Input:
##########

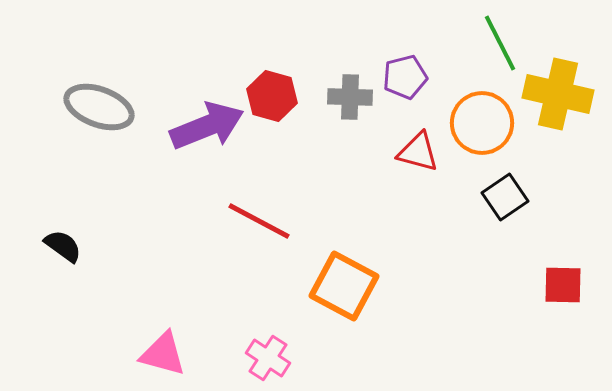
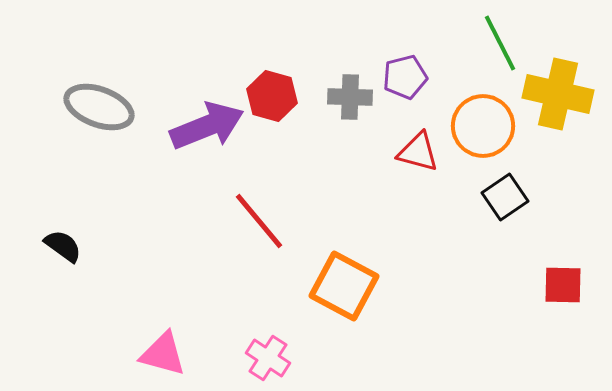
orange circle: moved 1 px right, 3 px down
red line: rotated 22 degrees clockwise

##########

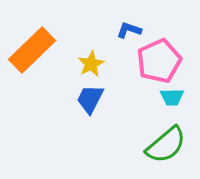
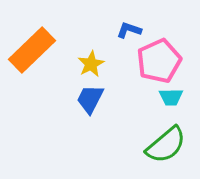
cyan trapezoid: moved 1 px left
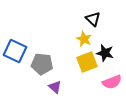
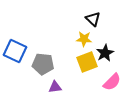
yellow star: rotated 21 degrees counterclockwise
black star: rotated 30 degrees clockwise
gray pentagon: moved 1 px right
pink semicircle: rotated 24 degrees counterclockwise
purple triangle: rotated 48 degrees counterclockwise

##########

What is required:
Copy each line of the data that includes the word "rotated".

Answer space:
red line: rotated 22 degrees clockwise
yellow star: rotated 21 degrees counterclockwise
black star: rotated 30 degrees clockwise
pink semicircle: rotated 24 degrees counterclockwise
purple triangle: rotated 48 degrees counterclockwise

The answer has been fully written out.